**TASK DESCRIPTION**
From the top of the records below down to the line containing "The Boot [rot]", reproduce every line exactly.

**DATA FOR REVIEW**
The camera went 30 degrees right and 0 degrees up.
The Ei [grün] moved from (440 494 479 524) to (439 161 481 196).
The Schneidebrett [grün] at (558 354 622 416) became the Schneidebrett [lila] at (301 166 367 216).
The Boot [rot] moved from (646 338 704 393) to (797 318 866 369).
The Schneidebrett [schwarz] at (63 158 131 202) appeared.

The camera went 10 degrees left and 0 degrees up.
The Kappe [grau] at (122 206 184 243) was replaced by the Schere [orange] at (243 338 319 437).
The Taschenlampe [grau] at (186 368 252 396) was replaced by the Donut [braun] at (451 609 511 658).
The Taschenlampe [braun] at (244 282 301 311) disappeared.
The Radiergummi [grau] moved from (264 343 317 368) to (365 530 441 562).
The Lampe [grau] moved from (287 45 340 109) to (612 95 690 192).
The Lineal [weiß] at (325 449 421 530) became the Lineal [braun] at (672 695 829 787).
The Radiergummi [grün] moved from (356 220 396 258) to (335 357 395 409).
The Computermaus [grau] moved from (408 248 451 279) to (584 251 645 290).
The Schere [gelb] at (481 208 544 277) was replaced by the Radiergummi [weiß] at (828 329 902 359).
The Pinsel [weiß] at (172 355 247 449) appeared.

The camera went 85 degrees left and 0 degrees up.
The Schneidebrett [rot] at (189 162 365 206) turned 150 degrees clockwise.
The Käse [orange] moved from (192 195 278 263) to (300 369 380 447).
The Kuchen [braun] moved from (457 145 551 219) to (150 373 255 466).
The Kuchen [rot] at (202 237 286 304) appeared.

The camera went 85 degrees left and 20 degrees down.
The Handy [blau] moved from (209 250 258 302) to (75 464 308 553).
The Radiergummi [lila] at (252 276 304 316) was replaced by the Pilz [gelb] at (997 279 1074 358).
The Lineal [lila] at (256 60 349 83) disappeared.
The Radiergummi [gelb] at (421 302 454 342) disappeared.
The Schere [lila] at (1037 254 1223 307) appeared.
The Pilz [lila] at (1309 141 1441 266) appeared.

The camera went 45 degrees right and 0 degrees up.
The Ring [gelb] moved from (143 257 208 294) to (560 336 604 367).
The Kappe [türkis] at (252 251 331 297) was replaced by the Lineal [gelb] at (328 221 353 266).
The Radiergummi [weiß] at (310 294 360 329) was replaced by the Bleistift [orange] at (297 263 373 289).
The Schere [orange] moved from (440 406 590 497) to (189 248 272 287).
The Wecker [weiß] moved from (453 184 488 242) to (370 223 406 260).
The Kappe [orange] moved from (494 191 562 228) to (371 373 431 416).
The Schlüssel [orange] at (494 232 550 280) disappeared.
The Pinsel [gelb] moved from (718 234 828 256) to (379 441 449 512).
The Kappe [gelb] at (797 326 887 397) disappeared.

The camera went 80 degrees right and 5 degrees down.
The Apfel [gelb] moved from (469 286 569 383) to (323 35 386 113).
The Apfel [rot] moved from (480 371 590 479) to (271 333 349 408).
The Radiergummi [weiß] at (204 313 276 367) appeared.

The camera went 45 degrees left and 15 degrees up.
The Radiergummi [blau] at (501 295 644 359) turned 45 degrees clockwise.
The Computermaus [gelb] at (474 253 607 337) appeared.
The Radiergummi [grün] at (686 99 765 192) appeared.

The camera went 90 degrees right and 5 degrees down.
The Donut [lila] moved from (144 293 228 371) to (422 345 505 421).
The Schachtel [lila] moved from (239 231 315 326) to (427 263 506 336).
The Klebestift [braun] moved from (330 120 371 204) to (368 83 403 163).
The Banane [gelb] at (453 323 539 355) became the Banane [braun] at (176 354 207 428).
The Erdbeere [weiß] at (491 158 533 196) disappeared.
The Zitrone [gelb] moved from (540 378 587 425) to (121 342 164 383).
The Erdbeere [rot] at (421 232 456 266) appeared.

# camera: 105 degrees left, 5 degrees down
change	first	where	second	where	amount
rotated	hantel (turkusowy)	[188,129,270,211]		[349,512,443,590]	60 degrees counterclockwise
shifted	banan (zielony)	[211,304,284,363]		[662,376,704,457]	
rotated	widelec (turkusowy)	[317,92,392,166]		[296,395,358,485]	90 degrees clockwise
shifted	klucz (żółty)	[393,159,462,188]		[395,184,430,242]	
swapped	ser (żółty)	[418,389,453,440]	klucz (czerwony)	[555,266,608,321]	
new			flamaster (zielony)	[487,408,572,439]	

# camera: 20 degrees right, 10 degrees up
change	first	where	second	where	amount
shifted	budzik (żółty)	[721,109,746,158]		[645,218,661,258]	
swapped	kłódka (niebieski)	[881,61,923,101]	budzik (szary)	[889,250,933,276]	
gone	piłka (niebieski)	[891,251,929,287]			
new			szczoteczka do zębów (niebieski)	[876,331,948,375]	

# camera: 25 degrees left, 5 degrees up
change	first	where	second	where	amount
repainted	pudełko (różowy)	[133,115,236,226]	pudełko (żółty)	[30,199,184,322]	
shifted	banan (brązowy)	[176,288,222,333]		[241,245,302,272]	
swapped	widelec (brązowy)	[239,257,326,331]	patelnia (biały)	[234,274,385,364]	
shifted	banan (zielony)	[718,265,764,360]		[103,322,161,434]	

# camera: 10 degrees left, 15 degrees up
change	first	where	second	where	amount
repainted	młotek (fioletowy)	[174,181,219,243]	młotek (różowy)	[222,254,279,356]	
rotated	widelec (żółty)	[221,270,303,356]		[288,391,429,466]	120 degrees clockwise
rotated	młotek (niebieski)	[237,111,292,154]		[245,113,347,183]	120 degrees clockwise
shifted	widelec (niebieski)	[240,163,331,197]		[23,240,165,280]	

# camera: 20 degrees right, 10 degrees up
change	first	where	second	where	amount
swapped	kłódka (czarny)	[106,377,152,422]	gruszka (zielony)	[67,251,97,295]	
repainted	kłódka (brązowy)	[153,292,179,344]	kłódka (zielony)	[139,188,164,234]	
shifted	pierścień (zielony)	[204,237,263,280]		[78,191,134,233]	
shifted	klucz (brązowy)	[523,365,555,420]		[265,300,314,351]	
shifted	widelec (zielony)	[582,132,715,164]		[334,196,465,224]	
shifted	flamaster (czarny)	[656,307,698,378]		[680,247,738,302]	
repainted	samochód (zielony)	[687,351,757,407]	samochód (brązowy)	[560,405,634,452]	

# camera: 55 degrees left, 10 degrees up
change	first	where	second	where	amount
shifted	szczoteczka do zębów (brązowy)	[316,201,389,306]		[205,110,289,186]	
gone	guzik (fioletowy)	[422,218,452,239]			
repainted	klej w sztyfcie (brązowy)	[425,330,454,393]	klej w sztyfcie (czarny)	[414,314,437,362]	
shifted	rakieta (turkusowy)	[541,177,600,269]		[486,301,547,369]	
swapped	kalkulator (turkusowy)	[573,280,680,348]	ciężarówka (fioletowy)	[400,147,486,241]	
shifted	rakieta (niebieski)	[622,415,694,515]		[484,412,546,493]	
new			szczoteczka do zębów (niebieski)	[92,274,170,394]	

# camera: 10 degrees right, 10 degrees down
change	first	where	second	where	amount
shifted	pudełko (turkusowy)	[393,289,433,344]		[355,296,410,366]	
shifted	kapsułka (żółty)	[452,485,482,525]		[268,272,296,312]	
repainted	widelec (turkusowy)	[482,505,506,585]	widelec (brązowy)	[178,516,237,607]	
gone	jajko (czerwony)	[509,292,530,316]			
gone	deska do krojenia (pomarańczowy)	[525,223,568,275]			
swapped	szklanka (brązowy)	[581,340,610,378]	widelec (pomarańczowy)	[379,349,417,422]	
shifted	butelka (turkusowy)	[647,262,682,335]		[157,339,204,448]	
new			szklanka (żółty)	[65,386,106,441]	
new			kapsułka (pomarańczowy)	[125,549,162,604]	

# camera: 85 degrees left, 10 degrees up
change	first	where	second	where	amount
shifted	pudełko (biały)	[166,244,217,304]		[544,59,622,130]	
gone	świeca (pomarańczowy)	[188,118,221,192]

**RESPONSE TO THIS EXERCISE**
The camera went 30 degrees right and 0 degrees up.
The Ei [grün] moved from (440 494 479 524) to (439 161 481 196).
The Schneidebrett [grün] at (558 354 622 416) became the Schneidebrett [lila] at (301 166 367 216).
The Boot [rot] moved from (646 338 704 393) to (797 318 866 369).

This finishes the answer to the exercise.